**Brief:** Reproduce the records word for word, leaving out any pictures they hold.

=== Section Start ===

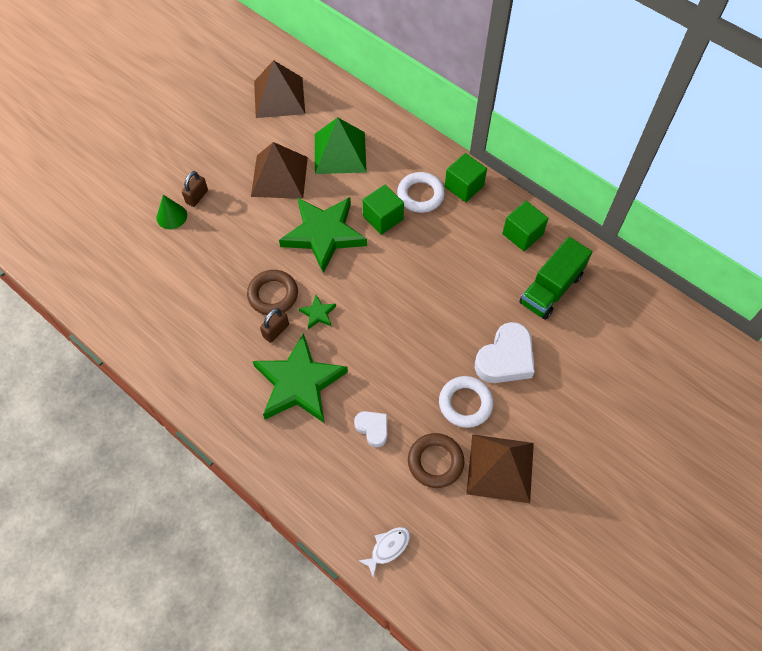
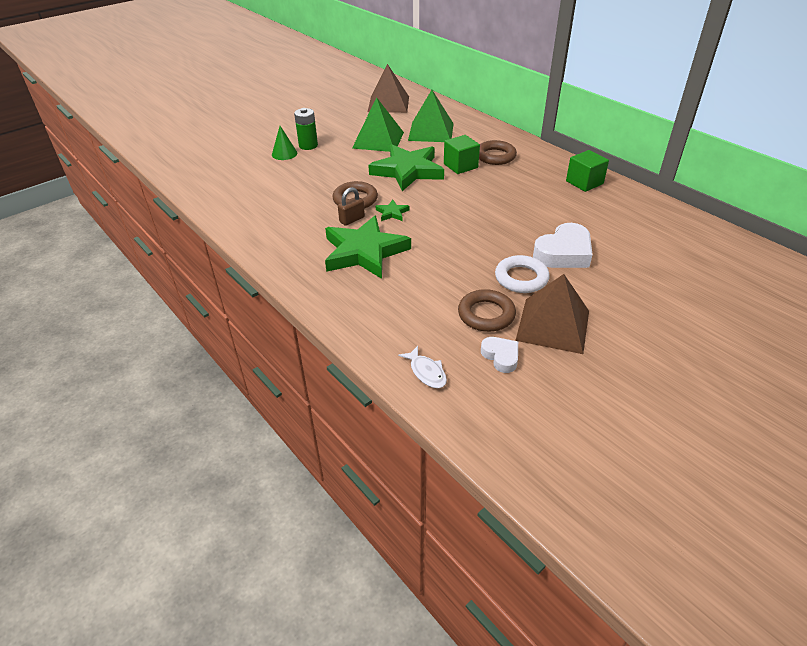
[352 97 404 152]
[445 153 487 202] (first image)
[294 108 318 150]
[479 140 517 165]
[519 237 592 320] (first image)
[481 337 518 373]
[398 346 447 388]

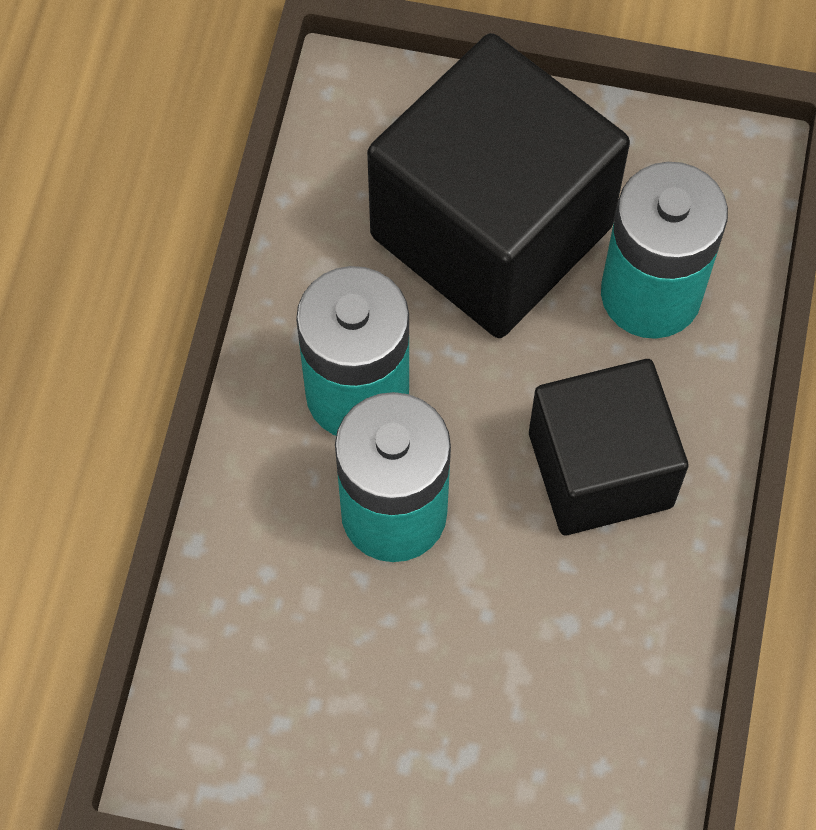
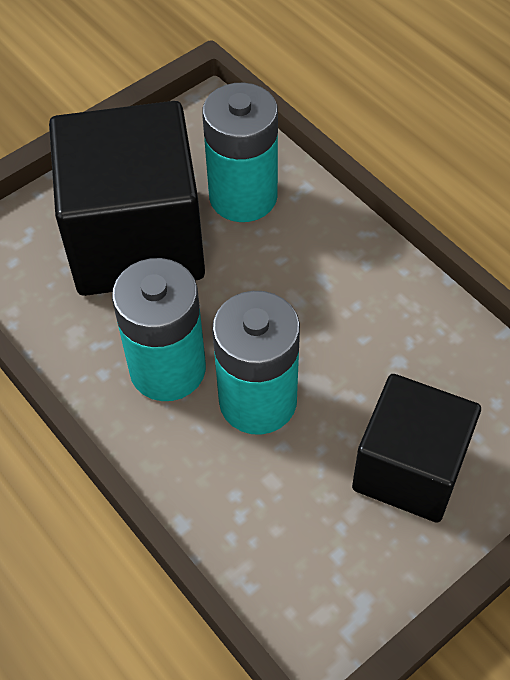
[352 374 481 523]

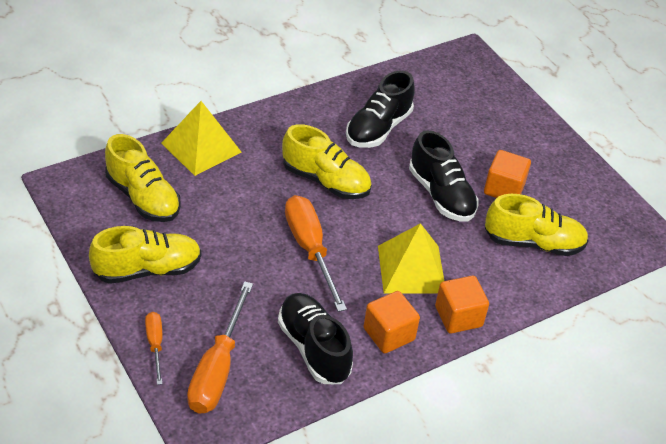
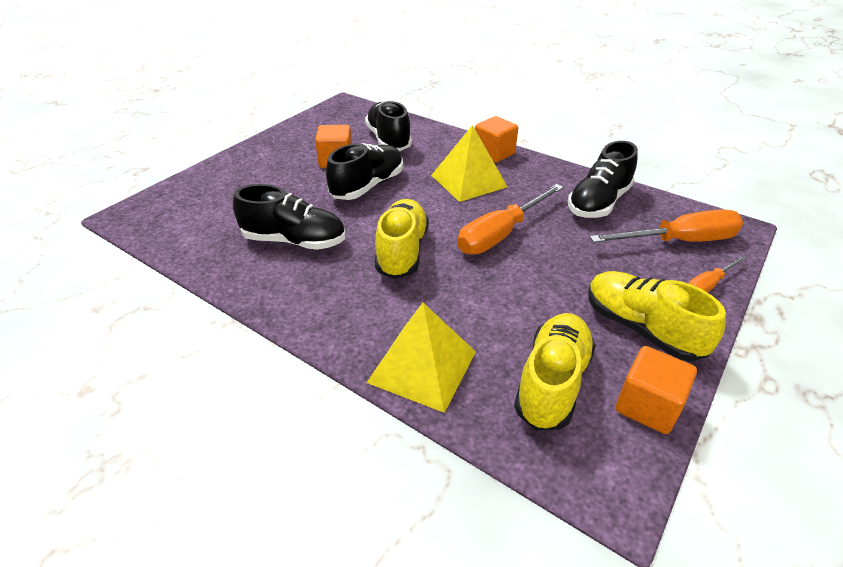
[365 100 412 151]
[615 346 697 434]

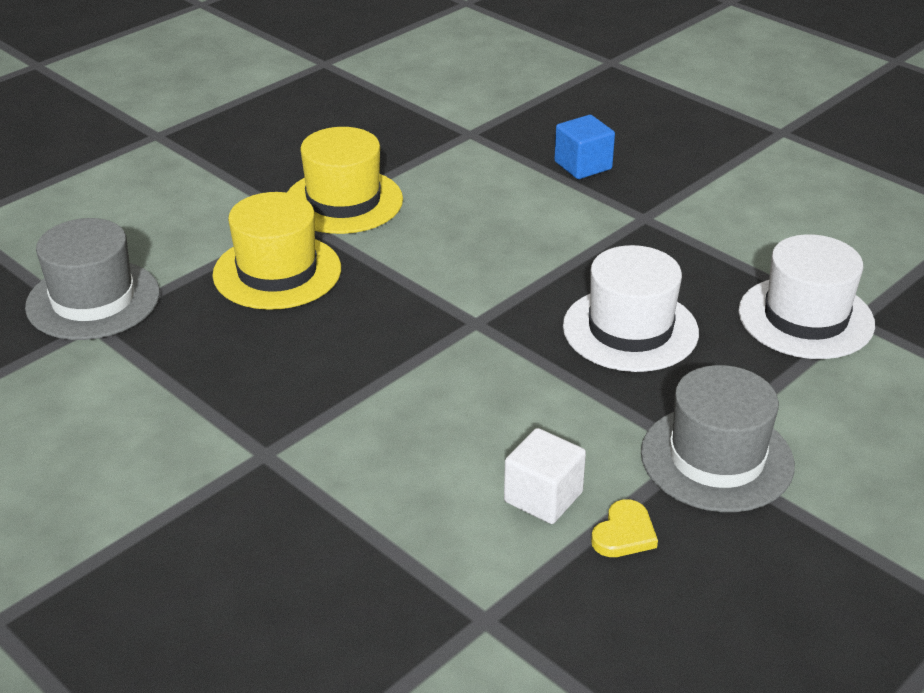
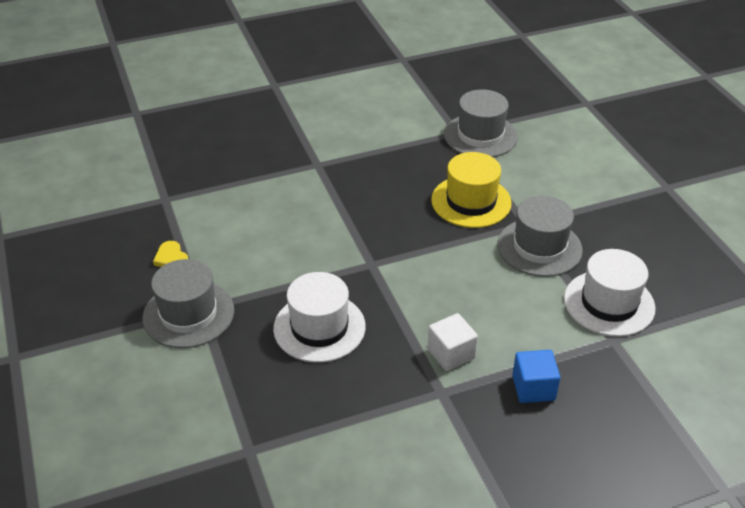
[498 195 583 277]
[564 249 656 337]
[427 313 478 371]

=== Section End ===

**Exercise solution:**
[352 97 404 152]
[445 153 487 202] (first image)
[294 108 318 150]
[479 140 517 165]
[519 237 592 320] (first image)
[481 337 518 373]
[398 346 447 388]

[352 374 481 523]

[365 100 412 151]
[615 346 697 434]

[498 195 583 277]
[564 249 656 337]
[427 313 478 371]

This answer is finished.